■ ACTION ITEM:
Quote the entries word for word. Omit the pictures.

Records excerpted from a collection:
*-*-*

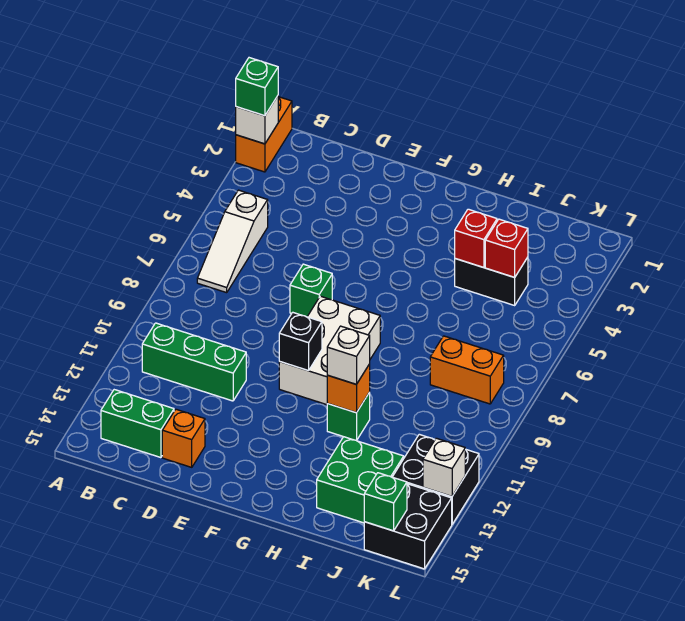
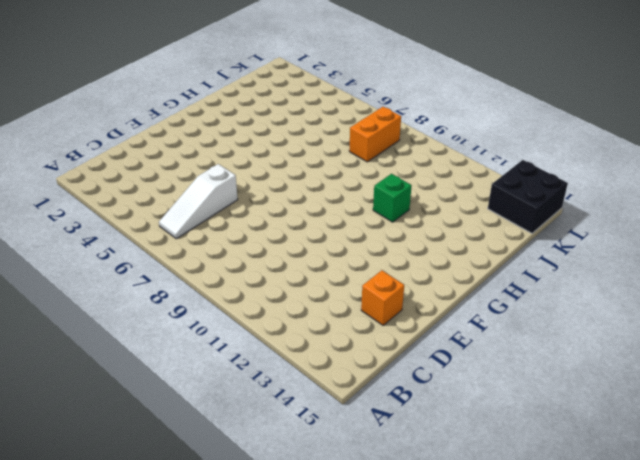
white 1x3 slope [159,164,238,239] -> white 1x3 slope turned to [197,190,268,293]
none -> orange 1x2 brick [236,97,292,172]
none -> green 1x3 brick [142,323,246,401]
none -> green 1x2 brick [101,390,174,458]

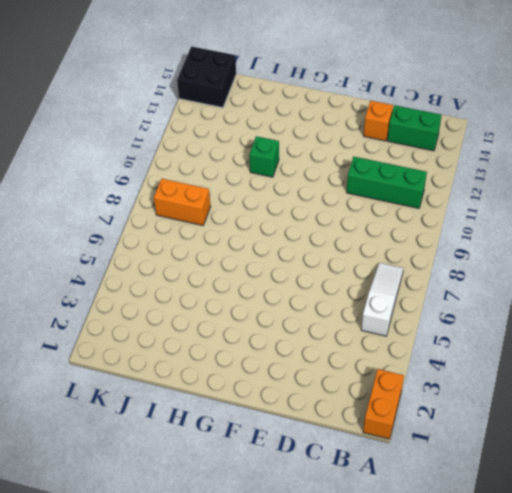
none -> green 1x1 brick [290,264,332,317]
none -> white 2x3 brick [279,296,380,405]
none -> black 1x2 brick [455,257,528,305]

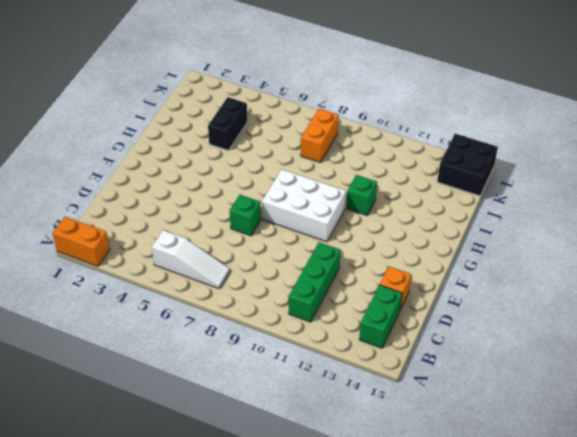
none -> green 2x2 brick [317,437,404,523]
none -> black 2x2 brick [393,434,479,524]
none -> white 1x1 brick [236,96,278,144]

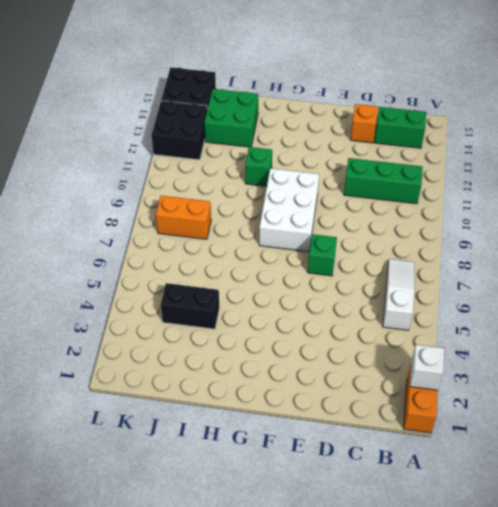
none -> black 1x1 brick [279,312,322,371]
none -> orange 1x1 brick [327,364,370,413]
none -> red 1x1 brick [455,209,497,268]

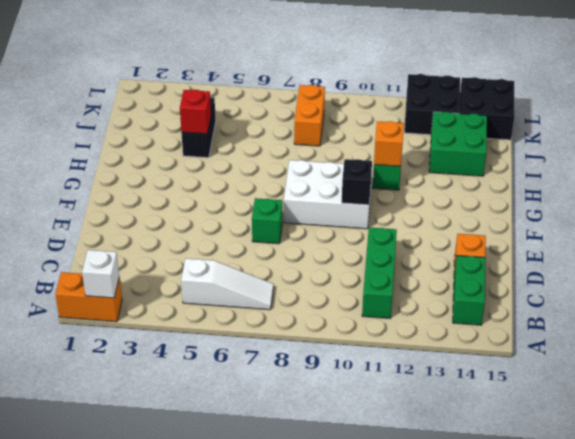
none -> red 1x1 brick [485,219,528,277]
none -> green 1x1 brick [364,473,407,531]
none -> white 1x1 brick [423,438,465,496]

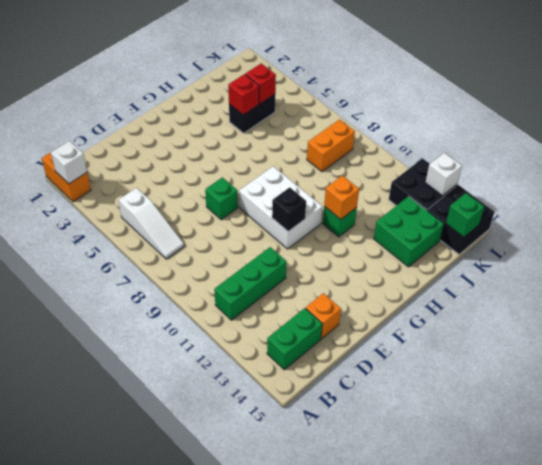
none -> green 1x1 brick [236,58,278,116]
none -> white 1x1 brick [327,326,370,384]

*-*-*

■ TASK SOLUTION:
white 1x3 slope [159,164,238,239] -> white 1x3 slope turned to [197,190,268,293]
none -> orange 1x2 brick [236,97,292,172]
none -> green 1x3 brick [142,323,246,401]
none -> green 1x2 brick [101,390,174,458]

none -> green 1x1 brick [290,264,332,317]
none -> white 2x3 brick [279,296,380,405]
none -> black 1x2 brick [455,257,528,305]

none -> green 2x2 brick [317,437,404,523]
none -> black 2x2 brick [393,434,479,524]
none -> white 1x1 brick [236,96,278,144]

none -> black 1x1 brick [279,312,322,371]
none -> orange 1x1 brick [327,364,370,413]
none -> red 1x1 brick [455,209,497,268]

none -> red 1x1 brick [485,219,528,277]
none -> green 1x1 brick [364,473,407,531]
none -> white 1x1 brick [423,438,465,496]

none -> green 1x1 brick [236,58,278,116]
none -> white 1x1 brick [327,326,370,384]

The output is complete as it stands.